— Task statement —
Extract every line below verbatim and in its original order, preserving all characters and spacing.

— Provided data —
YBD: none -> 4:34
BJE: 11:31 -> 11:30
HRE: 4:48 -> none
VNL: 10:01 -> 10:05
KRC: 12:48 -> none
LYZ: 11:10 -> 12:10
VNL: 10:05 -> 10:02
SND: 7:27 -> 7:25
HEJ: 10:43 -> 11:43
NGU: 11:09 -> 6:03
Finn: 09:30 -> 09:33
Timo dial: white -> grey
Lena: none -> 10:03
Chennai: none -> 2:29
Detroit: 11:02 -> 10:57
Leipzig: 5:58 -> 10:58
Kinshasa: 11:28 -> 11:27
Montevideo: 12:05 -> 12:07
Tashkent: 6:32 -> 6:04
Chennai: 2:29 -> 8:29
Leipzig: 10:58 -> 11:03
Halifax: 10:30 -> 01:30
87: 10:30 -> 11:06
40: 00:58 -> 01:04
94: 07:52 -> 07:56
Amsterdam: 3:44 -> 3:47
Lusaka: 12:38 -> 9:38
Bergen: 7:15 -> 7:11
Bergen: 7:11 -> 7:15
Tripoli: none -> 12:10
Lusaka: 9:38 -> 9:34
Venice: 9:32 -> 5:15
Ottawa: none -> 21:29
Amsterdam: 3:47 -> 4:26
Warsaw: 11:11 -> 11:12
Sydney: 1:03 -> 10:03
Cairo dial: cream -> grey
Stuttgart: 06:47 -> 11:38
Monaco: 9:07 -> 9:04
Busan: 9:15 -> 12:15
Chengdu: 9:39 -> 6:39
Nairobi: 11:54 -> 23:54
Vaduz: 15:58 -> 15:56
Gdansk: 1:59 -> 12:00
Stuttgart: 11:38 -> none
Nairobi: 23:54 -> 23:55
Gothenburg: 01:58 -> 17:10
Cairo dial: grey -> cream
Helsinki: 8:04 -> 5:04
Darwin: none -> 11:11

— Answer to this task —
YBD: none -> 4:34
BJE: 11:31 -> 11:30
HRE: 4:48 -> none
VNL: 10:01 -> 10:05
KRC: 12:48 -> none
LYZ: 11:10 -> 12:10
VNL: 10:05 -> 10:02
SND: 7:27 -> 7:25
HEJ: 10:43 -> 11:43
NGU: 11:09 -> 6:03
Finn: 09:30 -> 09:33
Timo dial: white -> grey
Lena: none -> 10:03
Chennai: none -> 2:29
Detroit: 11:02 -> 10:57
Leipzig: 5:58 -> 10:58
Kinshasa: 11:28 -> 11:27
Montevideo: 12:05 -> 12:07
Tashkent: 6:32 -> 6:04
Chennai: 2:29 -> 8:29
Leipzig: 10:58 -> 11:03
Halifax: 10:30 -> 01:30
87: 10:30 -> 11:06
40: 00:58 -> 01:04
94: 07:52 -> 07:56
Amsterdam: 3:44 -> 3:47
Lusaka: 12:38 -> 9:38
Bergen: 7:15 -> 7:11
Bergen: 7:11 -> 7:15
Tripoli: none -> 12:10
Lusaka: 9:38 -> 9:34
Venice: 9:32 -> 5:15
Ottawa: none -> 21:29
Amsterdam: 3:47 -> 4:26
Warsaw: 11:11 -> 11:12
Sydney: 1:03 -> 10:03
Cairo dial: cream -> grey
Stuttgart: 06:47 -> 11:38
Monaco: 9:07 -> 9:04
Busan: 9:15 -> 12:15
Chengdu: 9:39 -> 6:39
Nairobi: 11:54 -> 23:54
Vaduz: 15:58 -> 15:56
Gdansk: 1:59 -> 12:00
Stuttgart: 11:38 -> none
Nairobi: 23:54 -> 23:55
Gothenburg: 01:58 -> 17:10
Cairo dial: grey -> cream
Helsinki: 8:04 -> 5:04
Darwin: none -> 11:11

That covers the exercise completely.